_Requirement_: Nothing but the lines from the first line of the records below to the line holding "camera: 100 degrees left, 15 degrees down" belongs in the answer, copied exactly and without pictures.

_Data supplied_:

- Opening Delimiter -

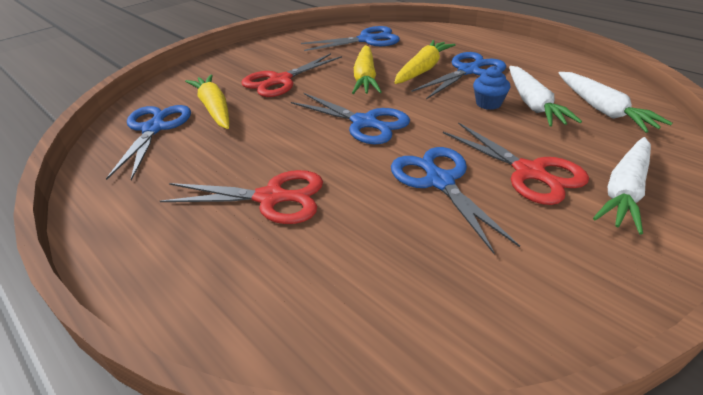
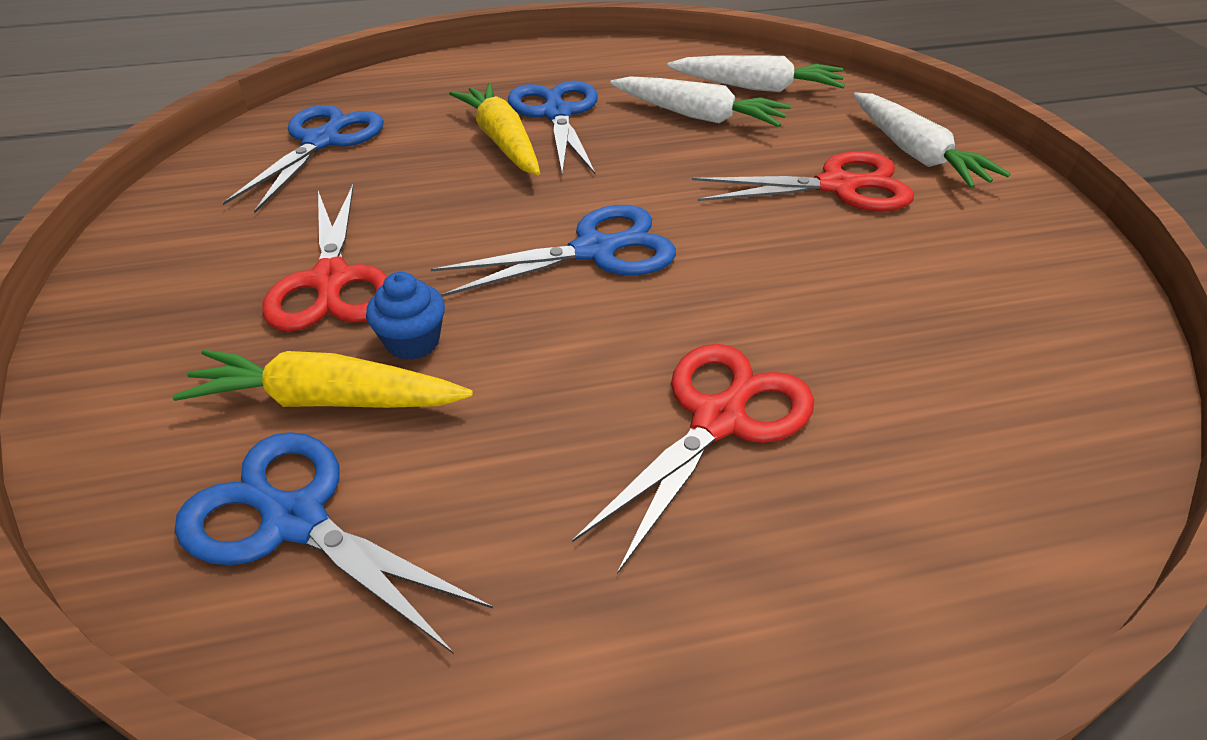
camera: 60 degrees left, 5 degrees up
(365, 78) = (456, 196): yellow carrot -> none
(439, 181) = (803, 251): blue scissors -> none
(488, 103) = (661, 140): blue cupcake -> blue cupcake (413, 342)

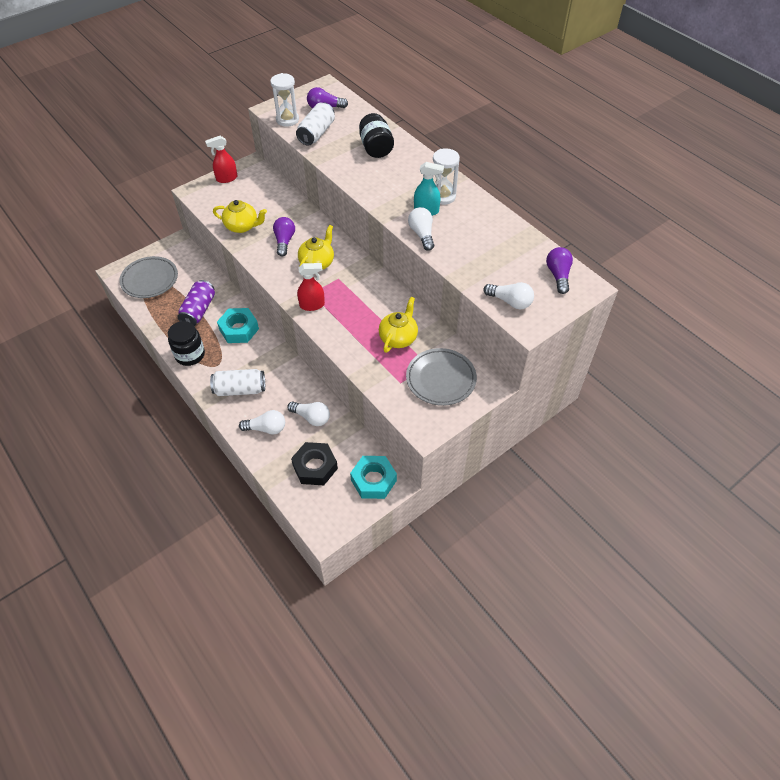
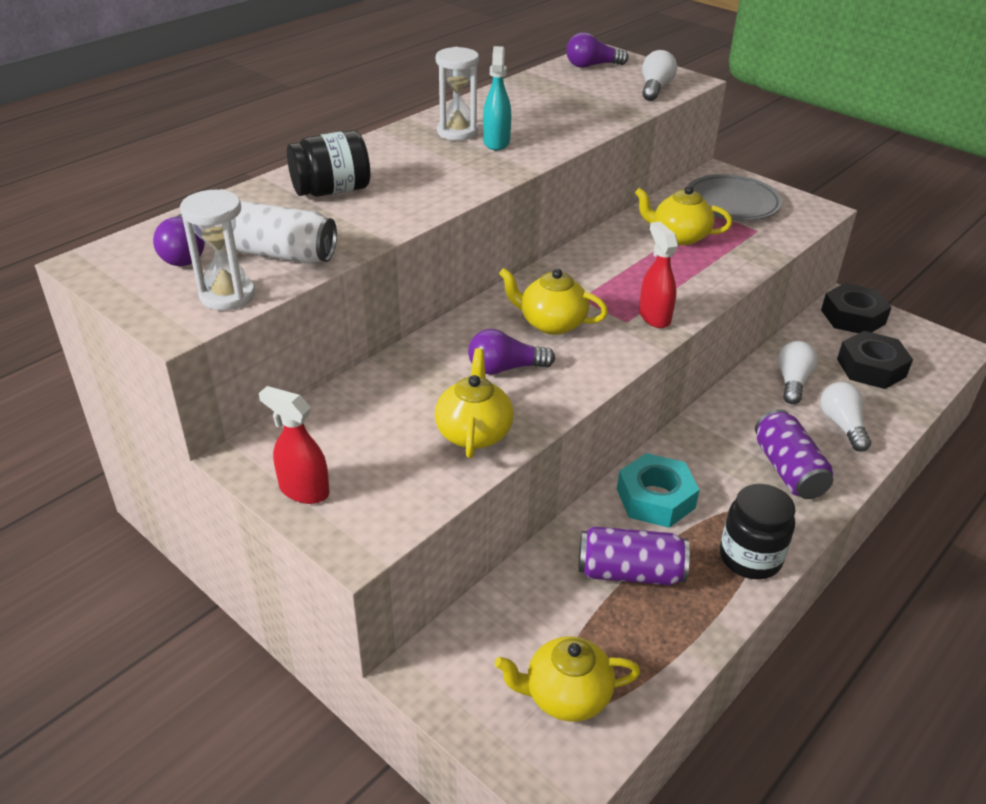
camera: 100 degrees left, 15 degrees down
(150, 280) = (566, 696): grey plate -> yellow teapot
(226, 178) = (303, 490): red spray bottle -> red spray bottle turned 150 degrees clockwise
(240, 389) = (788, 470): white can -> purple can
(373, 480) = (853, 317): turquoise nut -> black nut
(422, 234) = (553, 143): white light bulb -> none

- Closing Delimiter -

_Task output_:
camera: 60 degrees left, 5 degrees up
(365, 78) = (456, 196): yellow carrot -> none
(439, 181) = (803, 251): blue scissors -> none
(488, 103) = (661, 140): blue cupcake -> blue cupcake (413, 342)

camera: 100 degrees left, 15 degrees down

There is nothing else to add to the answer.